(Data extract):
______
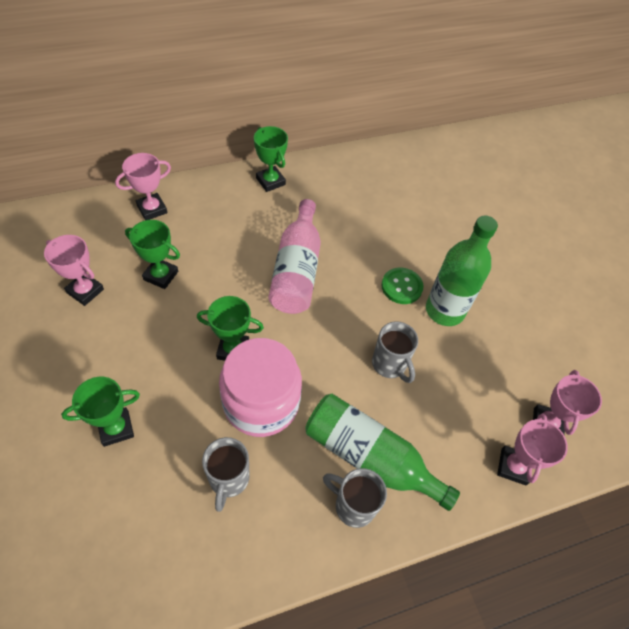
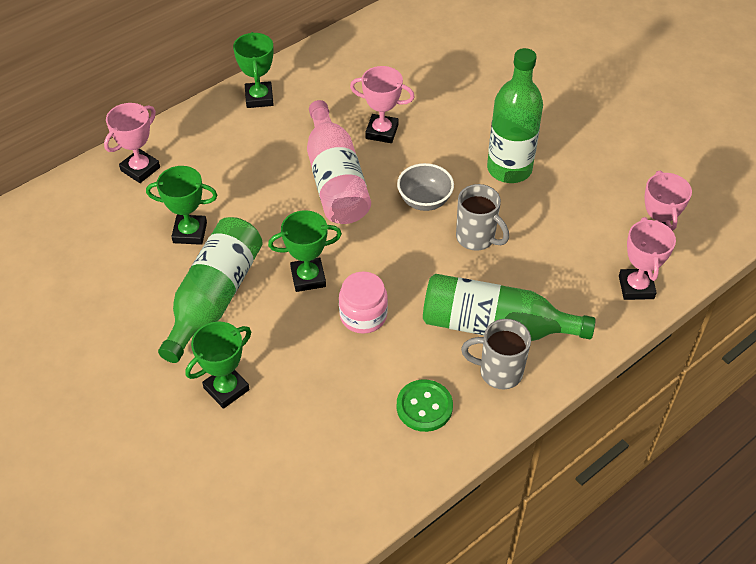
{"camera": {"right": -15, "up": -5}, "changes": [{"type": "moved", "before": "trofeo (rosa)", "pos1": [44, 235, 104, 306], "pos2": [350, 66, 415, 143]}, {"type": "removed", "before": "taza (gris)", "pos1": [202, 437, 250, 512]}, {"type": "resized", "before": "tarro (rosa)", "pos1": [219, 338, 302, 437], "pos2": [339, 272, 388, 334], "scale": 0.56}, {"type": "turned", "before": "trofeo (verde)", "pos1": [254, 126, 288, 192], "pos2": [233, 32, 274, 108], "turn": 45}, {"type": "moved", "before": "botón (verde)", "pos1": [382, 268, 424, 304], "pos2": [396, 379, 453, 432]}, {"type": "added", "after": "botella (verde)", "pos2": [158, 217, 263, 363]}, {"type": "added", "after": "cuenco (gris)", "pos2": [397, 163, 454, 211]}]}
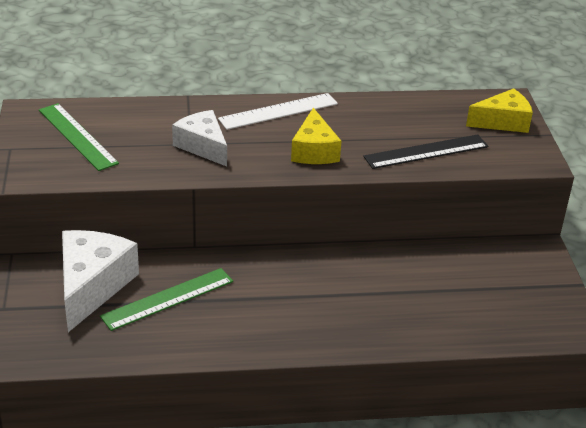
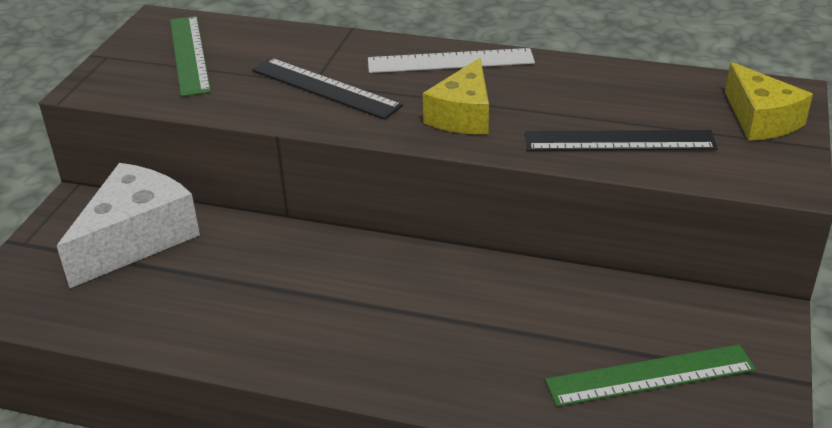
{"camera": {"right": 25, "up": 0}, "changes": [{"type": "moved", "before": "regla (verde)", "pos1": [100, 268, 233, 331], "pos2": [545, 344, 756, 407]}, {"type": "replaced", "before": "queso (blanco)", "after": "regla (negro)", "pos1": [172, 110, 227, 167], "pos2": [252, 58, 403, 120]}, {"type": "turned", "before": "queso (amarillo)", "pos1": [466, 88, 533, 133], "pos2": [725, 62, 813, 141], "turn": 60}]}
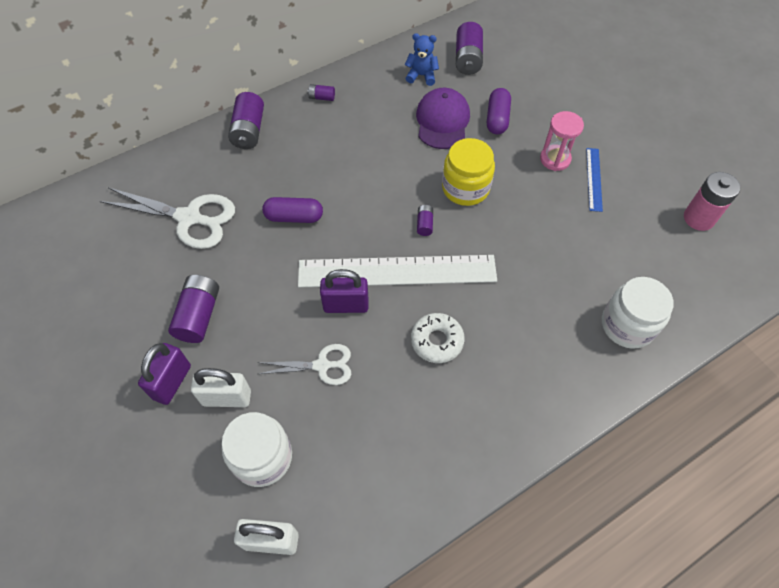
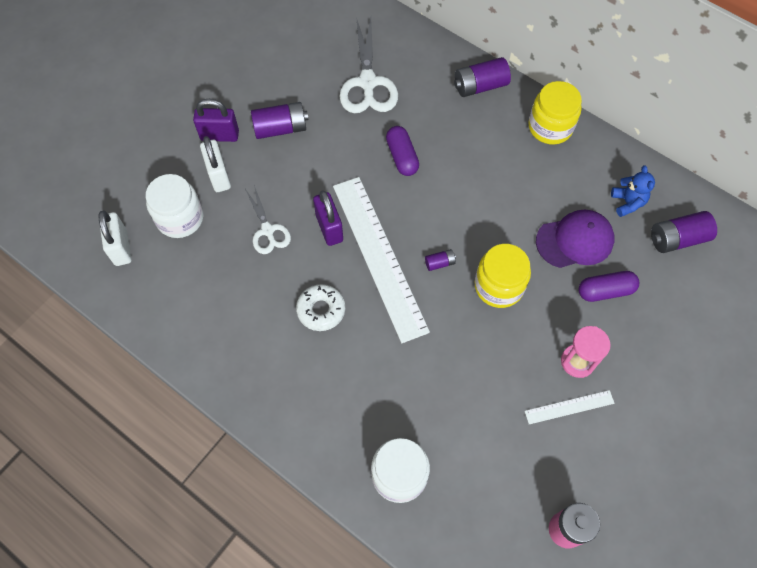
{"camera": {"right": 70, "up": 5}, "changes": [{"type": "replaced", "before": "pila (morado)", "after": "tarro (amarillo)", "pos1": [307, 84, 335, 101], "pos2": [528, 81, 582, 145]}, {"type": "recoloured", "before": "regla (azul)", "after": "regla (blanco)", "pos1": [586, 148, 603, 212], "pos2": [525, 390, 615, 424]}]}
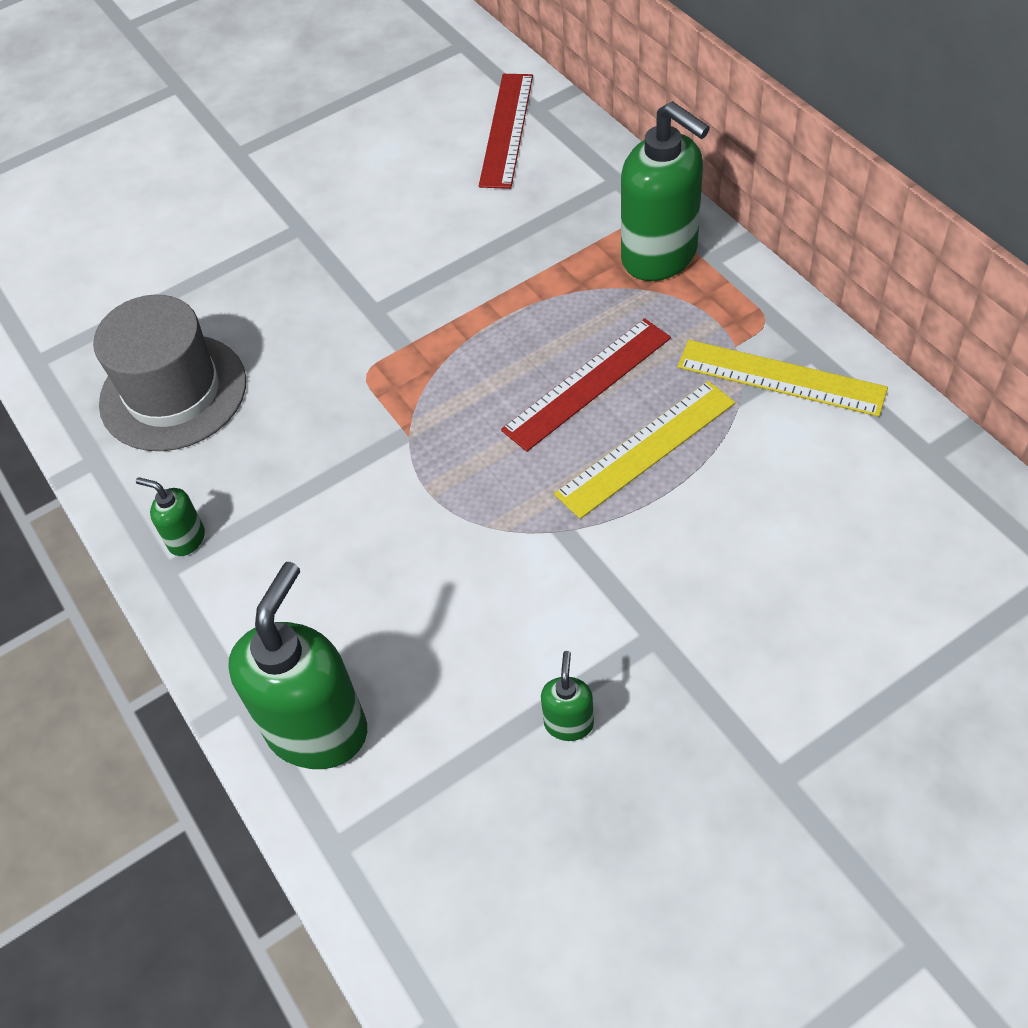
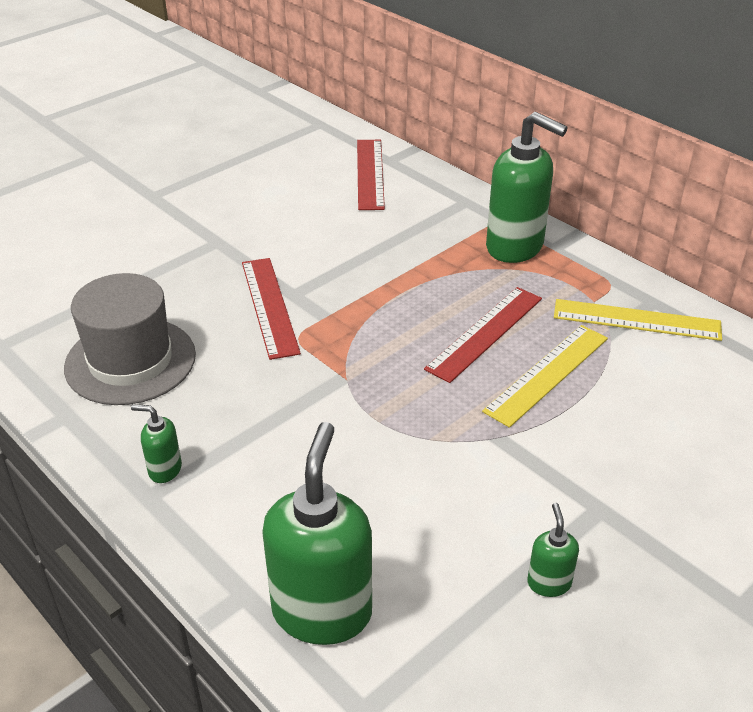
{"camera": {"right": -15, "up": -15}, "changes": [{"type": "added", "after": "regla (rojo)", "pos2": [242, 258, 301, 360]}]}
______
(Work order):
Once the pictures are set aside, repeat the remaining data word for word.

(Response to this task):
{"camera": {"right": -15, "up": -5}, "changes": [{"type": "moved", "before": "trofeo (rosa)", "pos1": [44, 235, 104, 306], "pos2": [350, 66, 415, 143]}, {"type": "removed", "before": "taza (gris)", "pos1": [202, 437, 250, 512]}, {"type": "resized", "before": "tarro (rosa)", "pos1": [219, 338, 302, 437], "pos2": [339, 272, 388, 334], "scale": 0.56}, {"type": "turned", "before": "trofeo (verde)", "pos1": [254, 126, 288, 192], "pos2": [233, 32, 274, 108], "turn": 45}, {"type": "moved", "before": "botón (verde)", "pos1": [382, 268, 424, 304], "pos2": [396, 379, 453, 432]}, {"type": "added", "after": "botella (verde)", "pos2": [158, 217, 263, 363]}, {"type": "added", "after": "cuenco (gris)", "pos2": [397, 163, 454, 211]}]}
{"camera": {"right": 25, "up": 0}, "changes": [{"type": "moved", "before": "regla (verde)", "pos1": [100, 268, 233, 331], "pos2": [545, 344, 756, 407]}, {"type": "replaced", "before": "queso (blanco)", "after": "regla (negro)", "pos1": [172, 110, 227, 167], "pos2": [252, 58, 403, 120]}, {"type": "turned", "before": "queso (amarillo)", "pos1": [466, 88, 533, 133], "pos2": [725, 62, 813, 141], "turn": 60}]}
{"camera": {"right": 70, "up": 5}, "changes": [{"type": "replaced", "before": "pila (morado)", "after": "tarro (amarillo)", "pos1": [307, 84, 335, 101], "pos2": [528, 81, 582, 145]}, {"type": "recoloured", "before": "regla (azul)", "after": "regla (blanco)", "pos1": [586, 148, 603, 212], "pos2": [525, 390, 615, 424]}]}
{"camera": {"right": -15, "up": -15}, "changes": [{"type": "added", "after": "regla (rojo)", "pos2": [242, 258, 301, 360]}]}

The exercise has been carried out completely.